WHAT THE EXERCISE ASKS: In the entries below, find the line containing "IC11: HG7881 -> MX1508", then copy it and every later line exactly, ending with the last line.

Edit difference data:
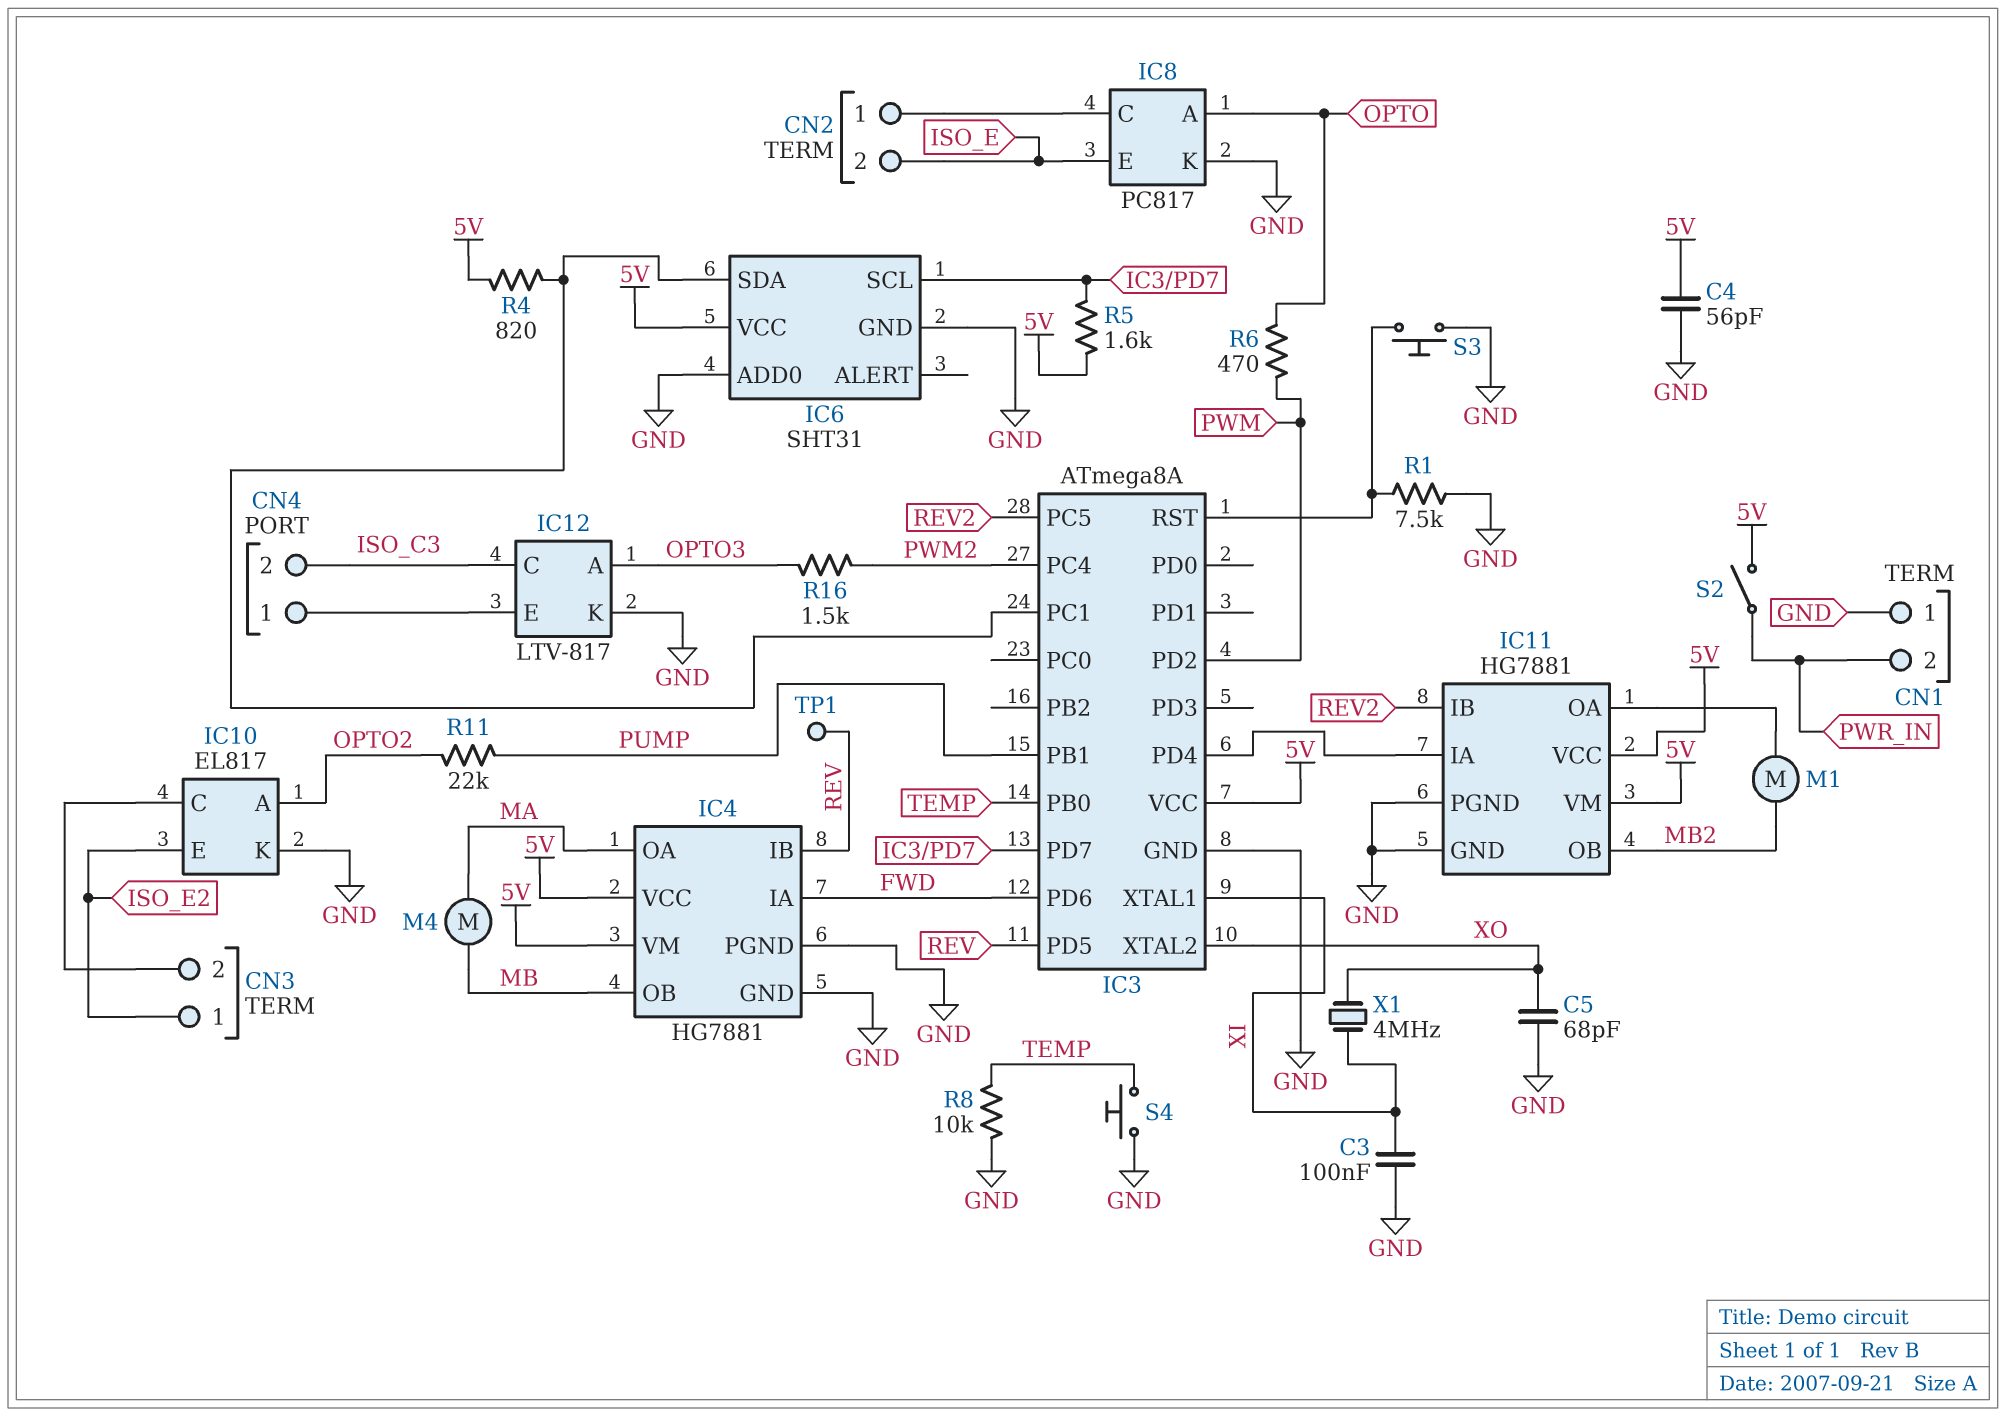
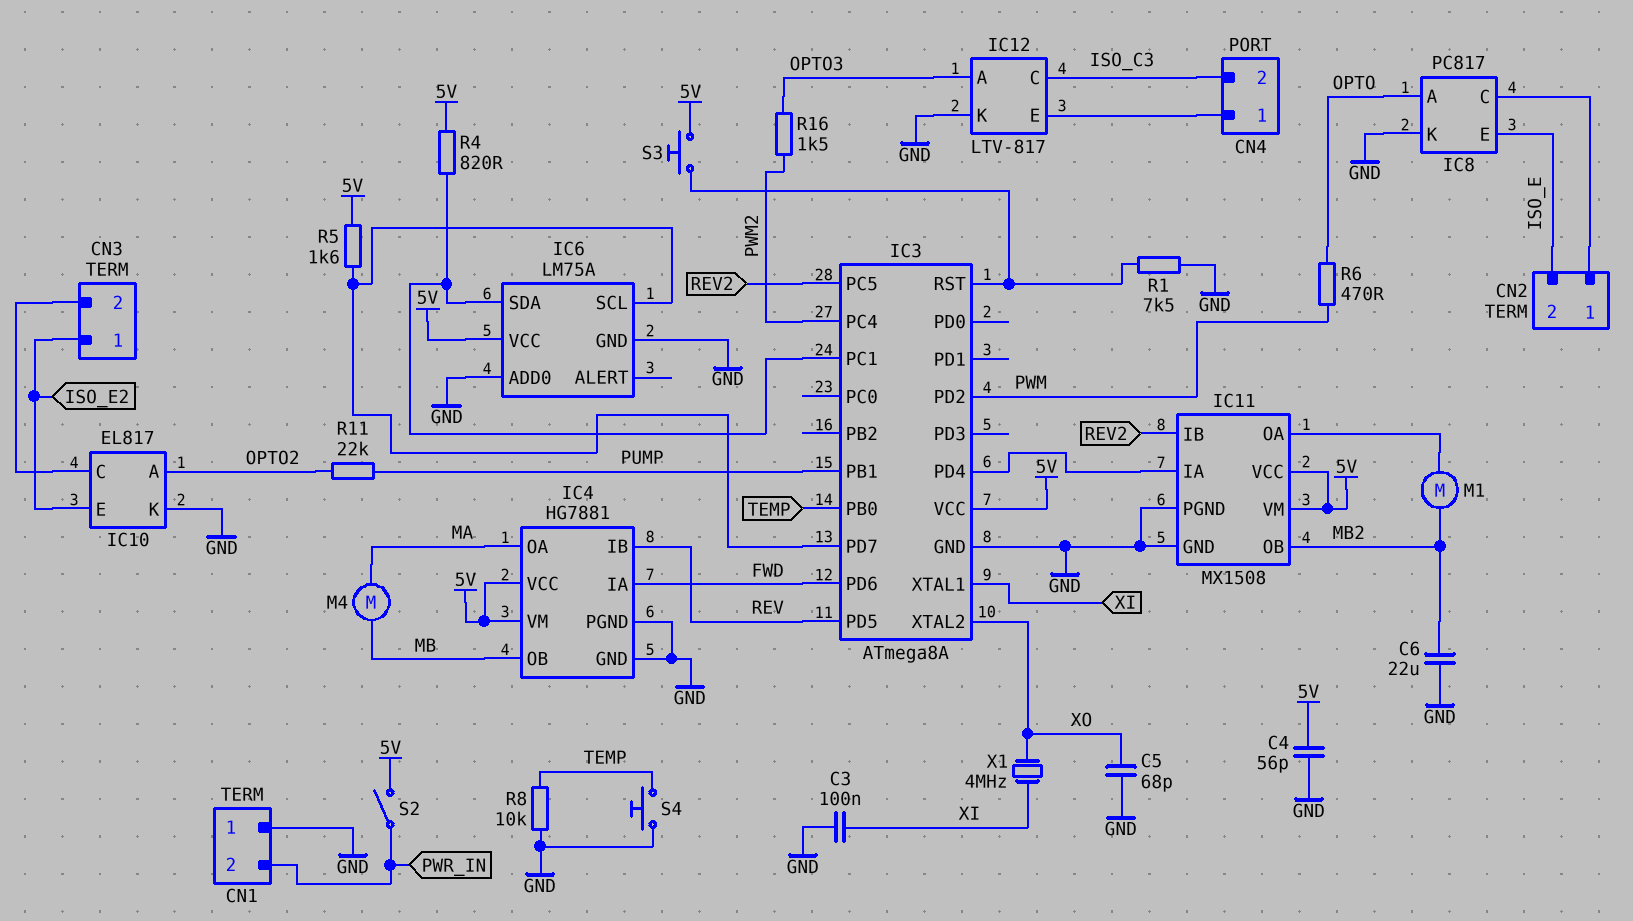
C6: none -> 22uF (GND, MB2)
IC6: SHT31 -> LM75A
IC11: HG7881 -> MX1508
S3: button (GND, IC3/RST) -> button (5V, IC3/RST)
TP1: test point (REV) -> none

SOLUTION FOR THIS EXERCISE:
IC11: HG7881 -> MX1508
S3: button (GND, IC3/RST) -> button (5V, IC3/RST)
TP1: test point (REV) -> none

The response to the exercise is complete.